* [Source information]
------------------------------------------------------------

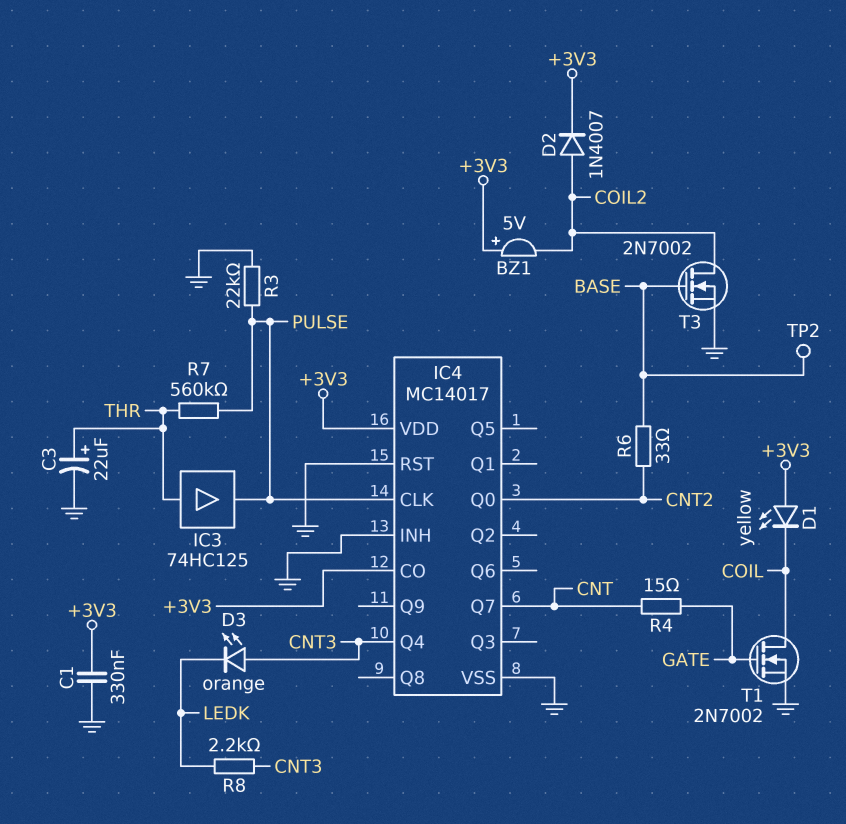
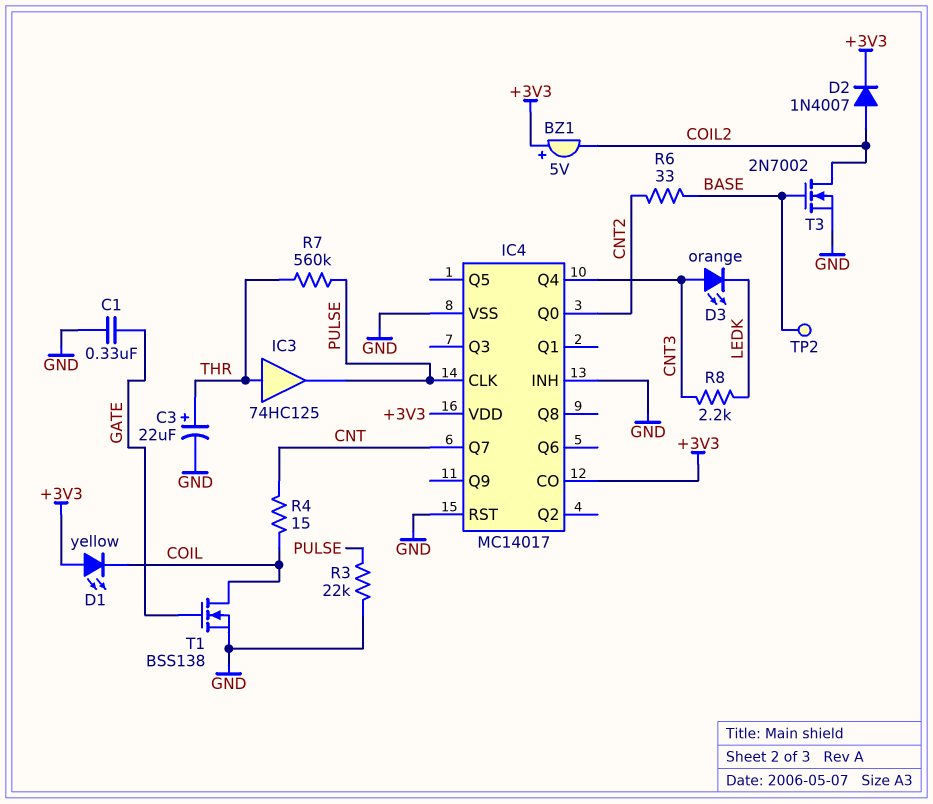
C1: 330nF (+3V3, GND) -> 330nF (GATE, GND)
R4: 15 (CNT, GATE) -> 15 (CNT, COIL)
T1: NMOS 2N7002 (G GATE, D COIL, S GND) -> NMOS BSS138 (G GATE, D COIL, S GND)

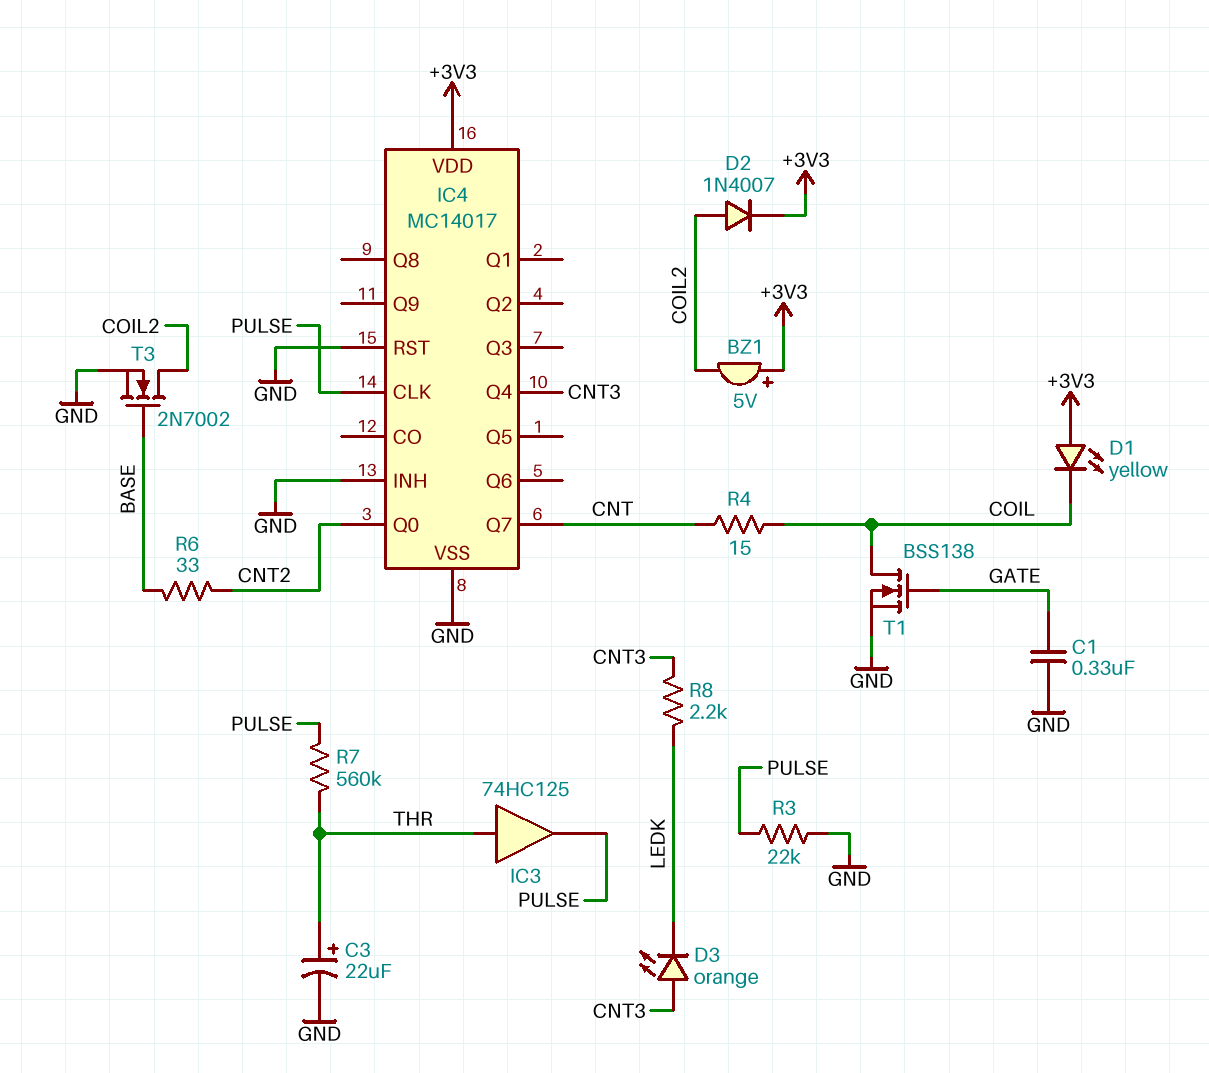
IC4 pin CO: +3V3 -> none
TP2: test point (BASE) -> none

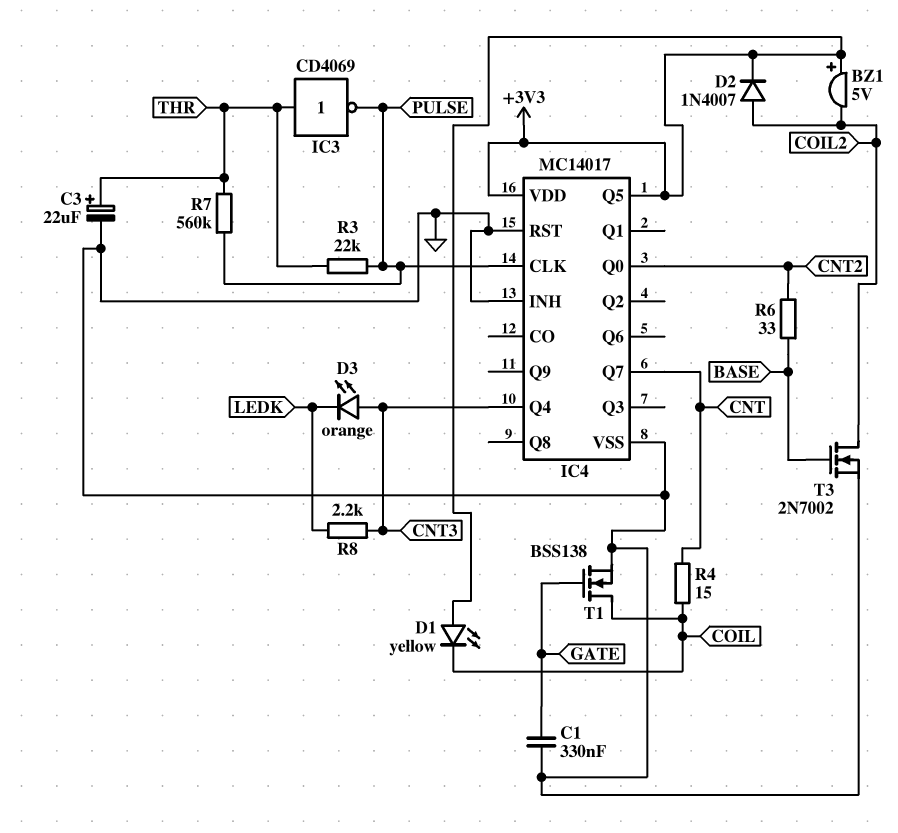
IC3: buffer 74HC125 (in THR, out PULSE) -> NOT CD4069 (in THR, out PULSE)
IC4 pin Q5: none -> +3V3
R3: 22k (GND, PULSE) -> 22k (PULSE, THR)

------------------------------------------------------------

* [Work item]
The task calls for every line of the material that contains the string "none".

* [Solution below]
IC4 pin CO: +3V3 -> none
TP2: test point (BASE) -> none
IC4 pin Q5: none -> +3V3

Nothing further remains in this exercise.